● Listed entries
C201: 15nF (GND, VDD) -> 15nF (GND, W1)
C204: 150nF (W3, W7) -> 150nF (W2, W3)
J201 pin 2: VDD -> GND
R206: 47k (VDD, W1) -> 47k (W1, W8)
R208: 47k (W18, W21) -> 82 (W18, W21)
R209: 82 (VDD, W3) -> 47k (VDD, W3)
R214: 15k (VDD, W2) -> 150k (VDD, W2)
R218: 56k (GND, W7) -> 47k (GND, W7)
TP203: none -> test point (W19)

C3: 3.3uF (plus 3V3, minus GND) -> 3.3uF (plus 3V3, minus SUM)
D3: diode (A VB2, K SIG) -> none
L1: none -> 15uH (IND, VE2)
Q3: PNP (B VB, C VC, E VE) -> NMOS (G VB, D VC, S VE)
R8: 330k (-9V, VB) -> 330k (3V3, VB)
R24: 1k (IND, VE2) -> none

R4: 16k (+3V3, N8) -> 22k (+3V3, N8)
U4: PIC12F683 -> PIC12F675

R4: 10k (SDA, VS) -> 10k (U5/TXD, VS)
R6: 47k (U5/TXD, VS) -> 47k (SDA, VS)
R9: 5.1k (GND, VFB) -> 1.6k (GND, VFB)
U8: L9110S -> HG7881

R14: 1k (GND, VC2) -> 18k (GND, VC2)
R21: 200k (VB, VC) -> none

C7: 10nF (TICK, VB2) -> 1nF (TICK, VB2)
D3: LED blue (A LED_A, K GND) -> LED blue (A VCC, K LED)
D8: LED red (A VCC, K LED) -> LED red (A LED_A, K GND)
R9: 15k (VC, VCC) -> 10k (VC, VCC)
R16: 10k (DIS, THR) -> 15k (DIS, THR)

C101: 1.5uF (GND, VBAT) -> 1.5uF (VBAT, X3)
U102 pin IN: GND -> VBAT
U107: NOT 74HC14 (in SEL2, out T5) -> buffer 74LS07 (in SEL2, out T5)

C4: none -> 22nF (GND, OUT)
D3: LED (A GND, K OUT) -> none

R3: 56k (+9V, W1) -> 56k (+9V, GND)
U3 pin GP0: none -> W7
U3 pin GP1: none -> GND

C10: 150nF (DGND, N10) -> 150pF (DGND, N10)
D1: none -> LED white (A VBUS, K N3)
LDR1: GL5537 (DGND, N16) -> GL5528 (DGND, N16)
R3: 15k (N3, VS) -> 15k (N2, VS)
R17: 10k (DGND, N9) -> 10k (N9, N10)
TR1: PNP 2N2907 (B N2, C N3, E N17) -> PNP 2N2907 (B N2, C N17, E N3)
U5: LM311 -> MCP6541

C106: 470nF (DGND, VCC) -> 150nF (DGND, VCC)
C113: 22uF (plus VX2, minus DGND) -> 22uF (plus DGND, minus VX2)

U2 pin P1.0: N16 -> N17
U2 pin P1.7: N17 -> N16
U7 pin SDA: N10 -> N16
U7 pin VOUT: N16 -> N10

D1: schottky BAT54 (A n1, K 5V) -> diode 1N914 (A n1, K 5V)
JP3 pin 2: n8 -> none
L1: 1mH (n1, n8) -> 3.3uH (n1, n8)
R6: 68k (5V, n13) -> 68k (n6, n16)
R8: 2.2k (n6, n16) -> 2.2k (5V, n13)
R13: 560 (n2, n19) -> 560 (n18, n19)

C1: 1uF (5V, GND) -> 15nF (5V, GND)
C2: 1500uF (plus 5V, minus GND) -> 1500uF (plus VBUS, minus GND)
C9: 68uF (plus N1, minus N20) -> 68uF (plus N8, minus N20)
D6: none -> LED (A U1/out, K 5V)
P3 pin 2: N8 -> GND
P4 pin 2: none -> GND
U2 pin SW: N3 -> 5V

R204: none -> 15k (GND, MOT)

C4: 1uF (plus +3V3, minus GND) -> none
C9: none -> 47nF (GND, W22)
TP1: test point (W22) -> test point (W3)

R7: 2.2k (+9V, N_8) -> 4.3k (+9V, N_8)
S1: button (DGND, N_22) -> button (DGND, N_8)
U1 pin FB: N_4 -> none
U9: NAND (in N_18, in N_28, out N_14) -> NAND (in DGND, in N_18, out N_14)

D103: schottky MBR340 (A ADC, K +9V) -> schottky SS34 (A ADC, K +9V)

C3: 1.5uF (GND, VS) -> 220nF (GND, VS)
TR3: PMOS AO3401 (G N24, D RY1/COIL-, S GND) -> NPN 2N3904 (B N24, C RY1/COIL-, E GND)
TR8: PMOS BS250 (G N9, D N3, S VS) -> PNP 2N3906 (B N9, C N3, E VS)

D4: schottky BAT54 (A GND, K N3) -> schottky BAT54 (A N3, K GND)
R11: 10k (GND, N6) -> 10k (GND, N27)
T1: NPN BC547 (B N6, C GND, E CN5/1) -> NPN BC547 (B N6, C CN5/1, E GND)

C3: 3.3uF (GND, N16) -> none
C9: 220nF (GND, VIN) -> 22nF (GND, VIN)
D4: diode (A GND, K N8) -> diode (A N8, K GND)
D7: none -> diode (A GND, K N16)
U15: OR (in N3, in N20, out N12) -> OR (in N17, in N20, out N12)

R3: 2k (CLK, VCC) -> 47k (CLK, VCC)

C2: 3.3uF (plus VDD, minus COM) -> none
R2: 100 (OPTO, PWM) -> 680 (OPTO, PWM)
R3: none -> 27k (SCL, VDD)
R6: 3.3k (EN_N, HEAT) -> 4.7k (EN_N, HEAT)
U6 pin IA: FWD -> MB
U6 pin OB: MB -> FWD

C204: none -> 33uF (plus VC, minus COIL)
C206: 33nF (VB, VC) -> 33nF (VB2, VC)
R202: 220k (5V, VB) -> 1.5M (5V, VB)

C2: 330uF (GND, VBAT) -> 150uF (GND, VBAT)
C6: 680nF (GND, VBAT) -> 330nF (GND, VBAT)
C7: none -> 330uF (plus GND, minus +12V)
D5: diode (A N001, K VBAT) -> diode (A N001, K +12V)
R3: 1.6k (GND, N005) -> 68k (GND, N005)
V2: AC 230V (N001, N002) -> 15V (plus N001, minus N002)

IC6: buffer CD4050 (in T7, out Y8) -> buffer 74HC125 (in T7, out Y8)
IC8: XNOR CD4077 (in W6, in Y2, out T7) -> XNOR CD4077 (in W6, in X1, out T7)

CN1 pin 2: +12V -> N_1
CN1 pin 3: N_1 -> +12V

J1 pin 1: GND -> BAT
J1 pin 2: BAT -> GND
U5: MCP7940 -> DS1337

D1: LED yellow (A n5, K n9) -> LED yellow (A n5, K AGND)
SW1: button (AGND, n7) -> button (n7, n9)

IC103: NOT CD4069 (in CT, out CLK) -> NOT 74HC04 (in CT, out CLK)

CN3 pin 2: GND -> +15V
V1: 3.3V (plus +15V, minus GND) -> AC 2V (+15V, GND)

● Your assignment
Look above for the line with "R3: none -> 27k (SCL, VDD)" and the line with "D5: diode (A"; transcribe both and all lines in between, exactly, and nothing else.

● Exercise output
R3: none -> 27k (SCL, VDD)
R6: 3.3k (EN_N, HEAT) -> 4.7k (EN_N, HEAT)
U6 pin IA: FWD -> MB
U6 pin OB: MB -> FWD

C204: none -> 33uF (plus VC, minus COIL)
C206: 33nF (VB, VC) -> 33nF (VB2, VC)
R202: 220k (5V, VB) -> 1.5M (5V, VB)

C2: 330uF (GND, VBAT) -> 150uF (GND, VBAT)
C6: 680nF (GND, VBAT) -> 330nF (GND, VBAT)
C7: none -> 330uF (plus GND, minus +12V)
D5: diode (A N001, K VBAT) -> diode (A N001, K +12V)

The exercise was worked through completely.